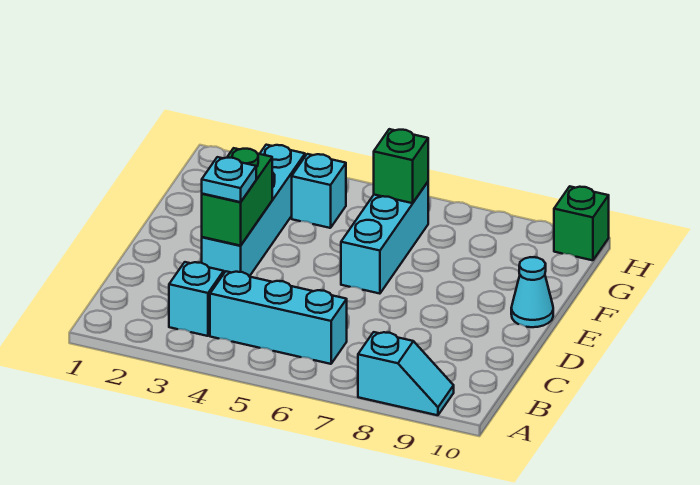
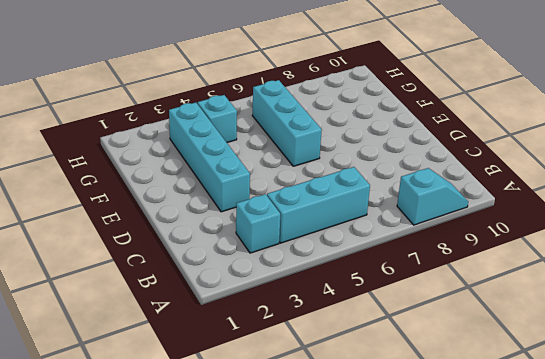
none -> cyan cone E10 level 1
none -> green brick H10 level 1

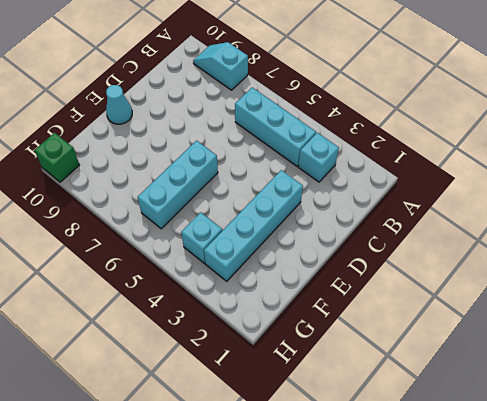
none -> green brick D3:E3 level 2
none -> green brick G6 level 2

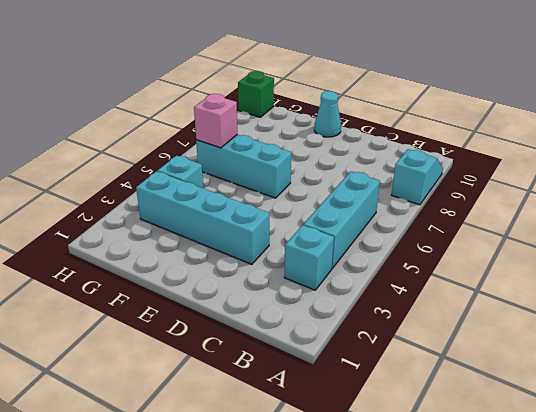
pink brick G6 level 2 -> green brick G6 level 2
none -> green brick D3:E3 level 2
none -> cyan plate D3 level 3

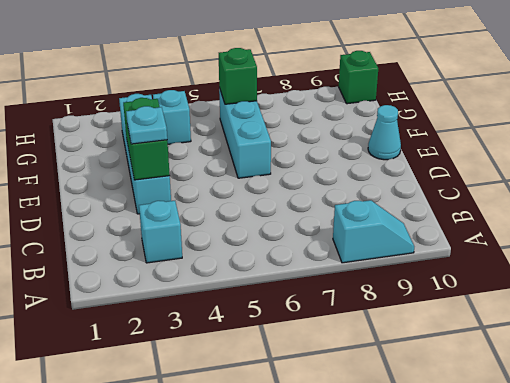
none -> cyan brick B4:B6 level 1

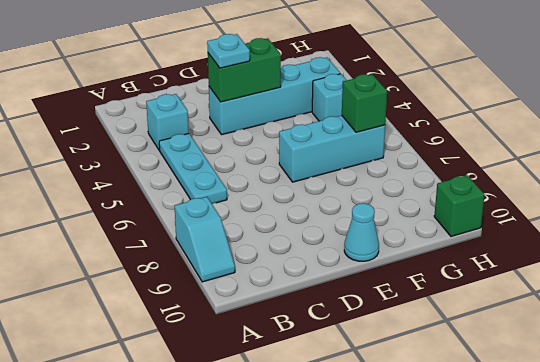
cyan plate B4:B6 level 1 -> cyan brick B4:B6 level 1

_Problem:_ Word for word, return the entries above, but without any pictures.

_Output for this task:_
none -> cyan cone E10 level 1
none -> green brick H10 level 1

none -> green brick D3:E3 level 2
none -> green brick G6 level 2

pink brick G6 level 2 -> green brick G6 level 2
none -> green brick D3:E3 level 2
none -> cyan plate D3 level 3

none -> cyan brick B4:B6 level 1

cyan plate B4:B6 level 1 -> cyan brick B4:B6 level 1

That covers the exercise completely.